* WHAT YOU NEED TO DO
Set down each line of the material that follows, exactly, with no pictures.

*** DATA TO PROCESS Section Begins ***

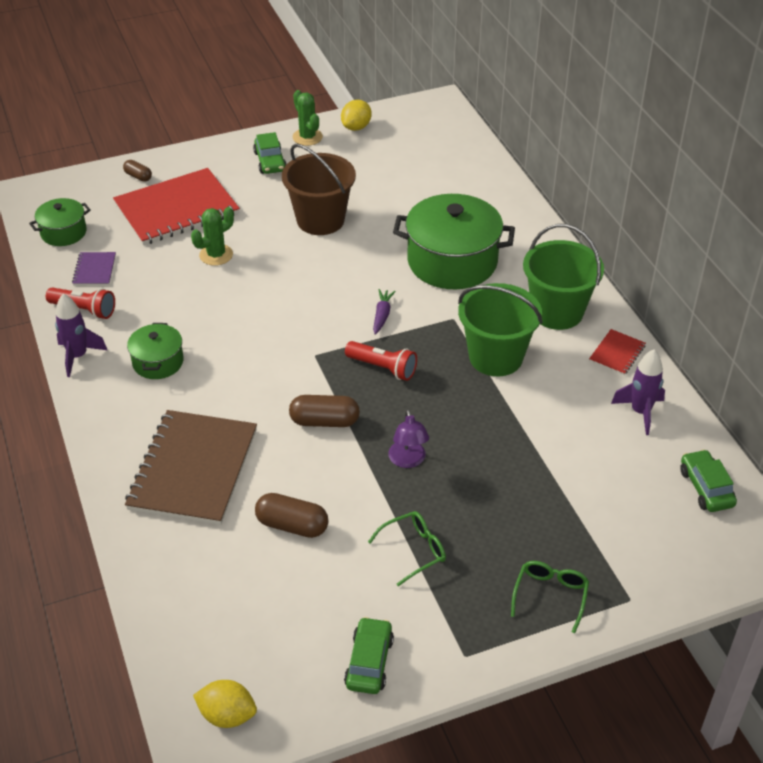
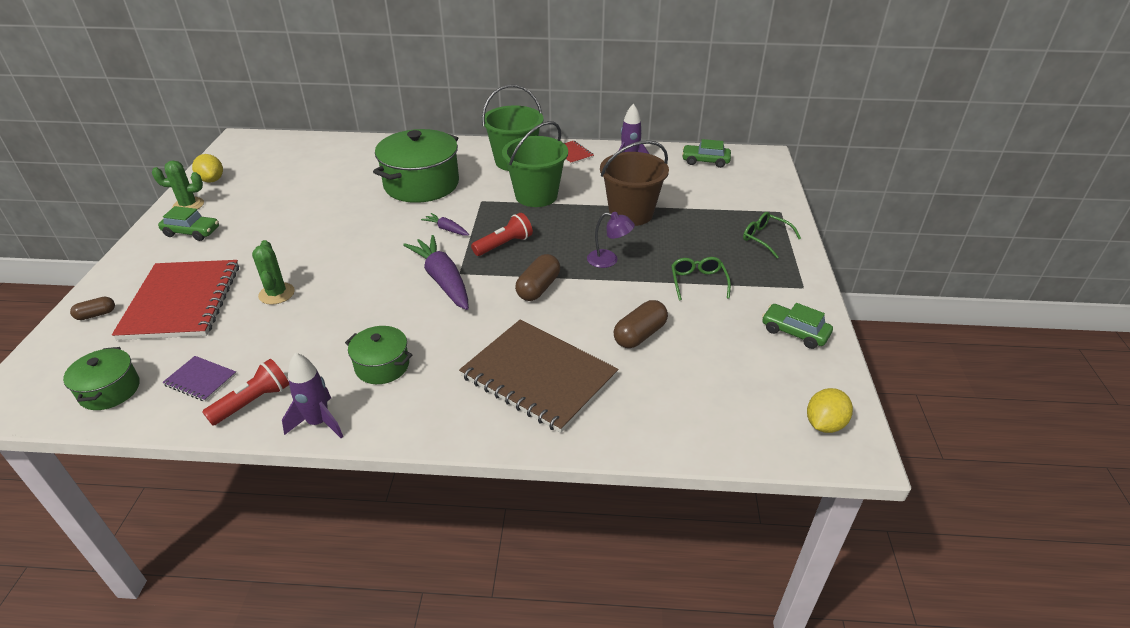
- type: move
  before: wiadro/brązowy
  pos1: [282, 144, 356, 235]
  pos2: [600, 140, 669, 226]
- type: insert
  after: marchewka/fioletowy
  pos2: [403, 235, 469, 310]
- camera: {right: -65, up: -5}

*** DATA TO PROCESS Section Ends ***

* ANSWER TO THIS PROBLEM
- type: move
  before: wiadro/brązowy
  pos1: [282, 144, 356, 235]
  pos2: [600, 140, 669, 226]
- type: insert
  after: marchewka/fioletowy
  pos2: [403, 235, 469, 310]
- camera: {right: -65, up: -5}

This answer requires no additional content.